┌────────
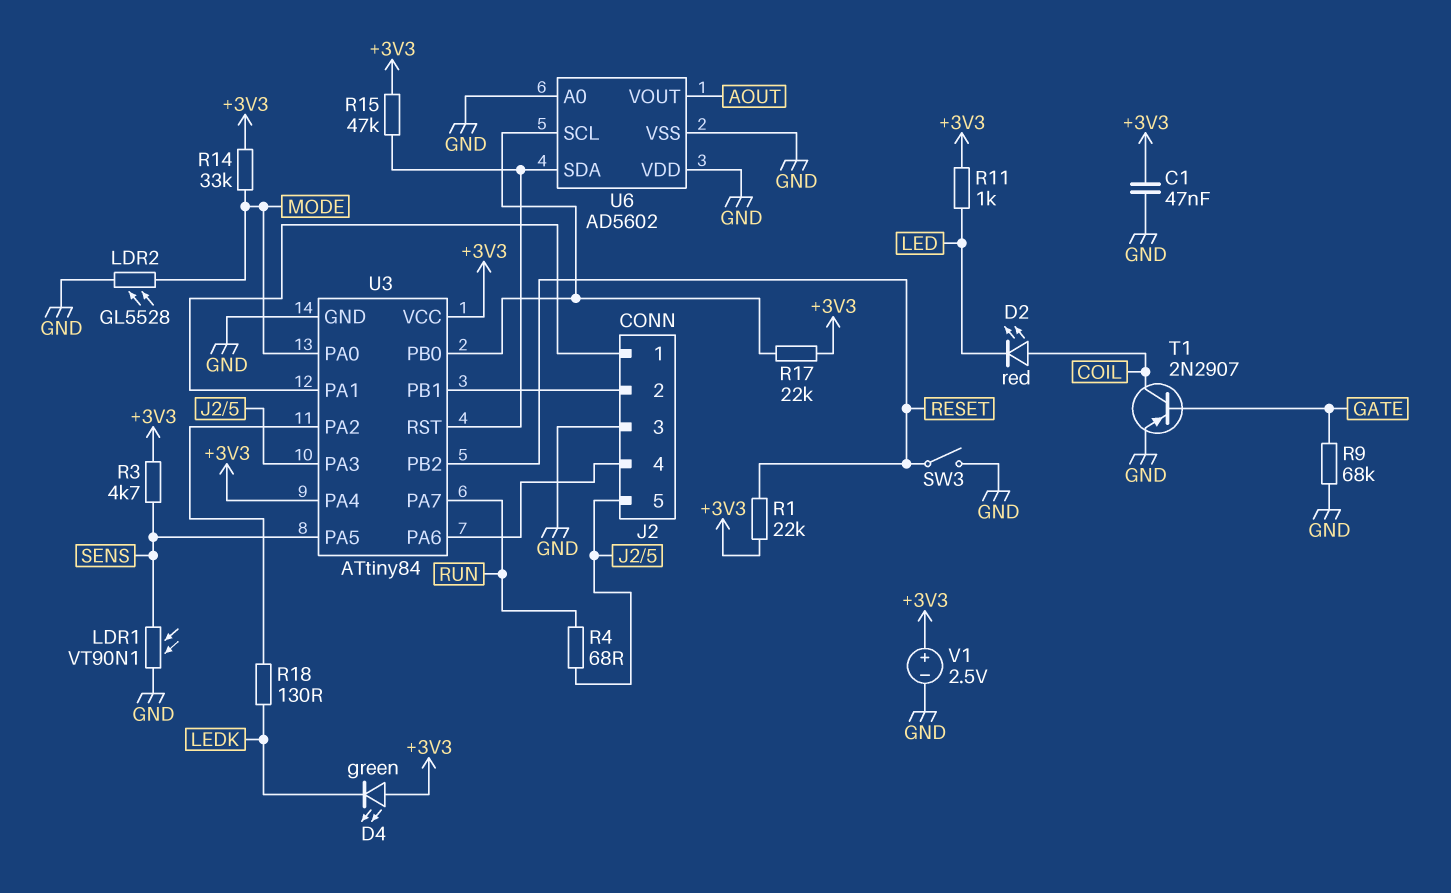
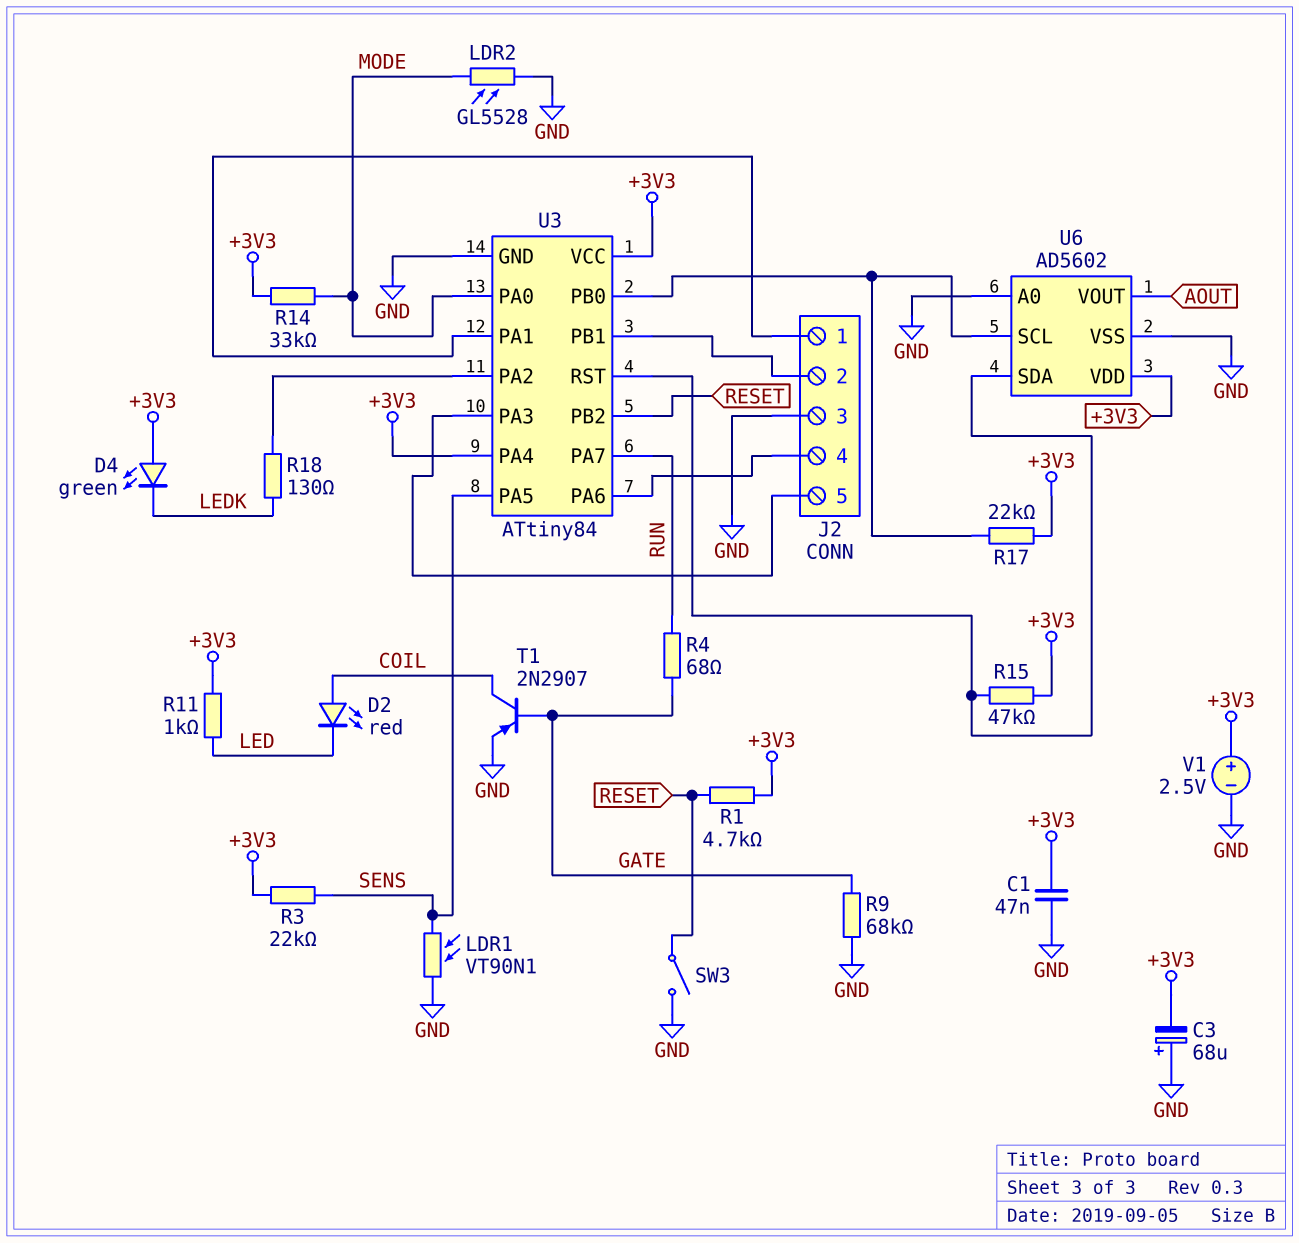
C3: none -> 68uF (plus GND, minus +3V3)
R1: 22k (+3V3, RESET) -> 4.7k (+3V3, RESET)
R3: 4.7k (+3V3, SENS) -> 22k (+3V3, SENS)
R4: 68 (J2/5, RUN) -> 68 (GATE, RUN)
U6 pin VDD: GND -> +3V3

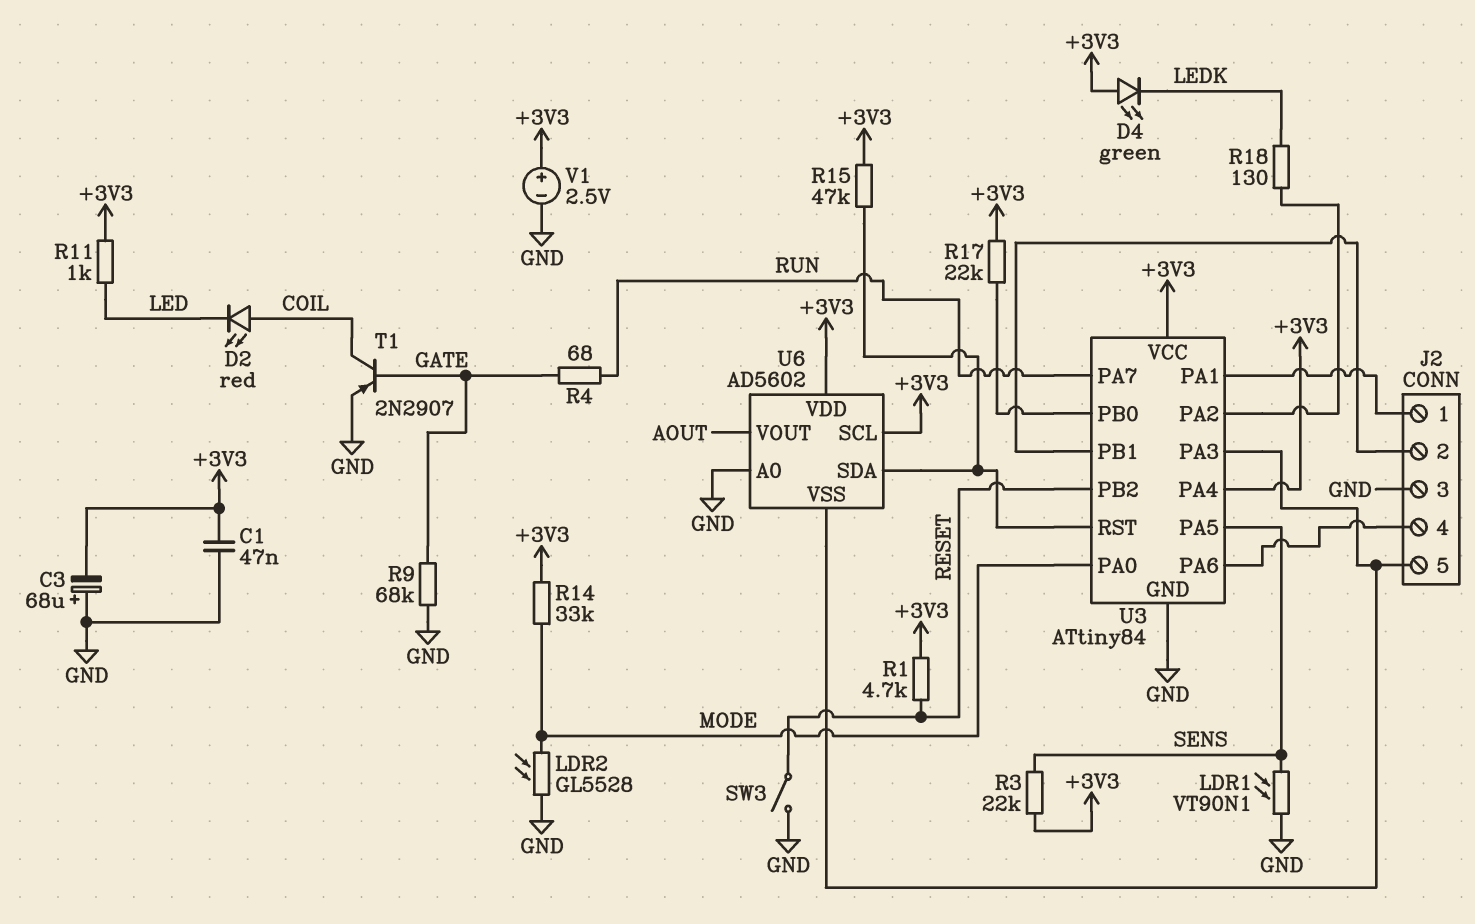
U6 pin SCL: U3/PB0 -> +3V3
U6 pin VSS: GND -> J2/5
└────────
┌────────
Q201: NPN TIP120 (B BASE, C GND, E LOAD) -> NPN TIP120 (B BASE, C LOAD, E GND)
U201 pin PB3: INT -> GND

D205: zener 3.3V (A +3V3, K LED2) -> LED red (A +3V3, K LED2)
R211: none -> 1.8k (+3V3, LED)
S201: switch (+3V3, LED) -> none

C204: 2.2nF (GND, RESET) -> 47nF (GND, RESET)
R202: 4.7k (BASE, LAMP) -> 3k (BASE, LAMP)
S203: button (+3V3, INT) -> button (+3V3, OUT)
└────────
┌────────
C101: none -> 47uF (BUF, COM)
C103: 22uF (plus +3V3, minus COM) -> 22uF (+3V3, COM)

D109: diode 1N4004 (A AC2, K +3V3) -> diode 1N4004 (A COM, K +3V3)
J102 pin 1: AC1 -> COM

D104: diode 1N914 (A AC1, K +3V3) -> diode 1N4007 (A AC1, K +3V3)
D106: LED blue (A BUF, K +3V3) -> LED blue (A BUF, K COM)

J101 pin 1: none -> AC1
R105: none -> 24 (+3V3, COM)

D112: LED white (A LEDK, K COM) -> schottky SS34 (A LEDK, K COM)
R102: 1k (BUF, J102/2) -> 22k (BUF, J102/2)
└────────
- _TRY IT_
From the listing above, restate verbatim the lines running from the one with "C3: none -> 68uF (plus GND, minus +3V3)" through the one with "U6 pin VSS: GND -> J2/5", inclusive, but not the pictures.

- _RESULT BELOW_
C3: none -> 68uF (plus GND, minus +3V3)
R1: 22k (+3V3, RESET) -> 4.7k (+3V3, RESET)
R3: 4.7k (+3V3, SENS) -> 22k (+3V3, SENS)
R4: 68 (J2/5, RUN) -> 68 (GATE, RUN)
U6 pin VDD: GND -> +3V3

U6 pin SCL: U3/PB0 -> +3V3
U6 pin VSS: GND -> J2/5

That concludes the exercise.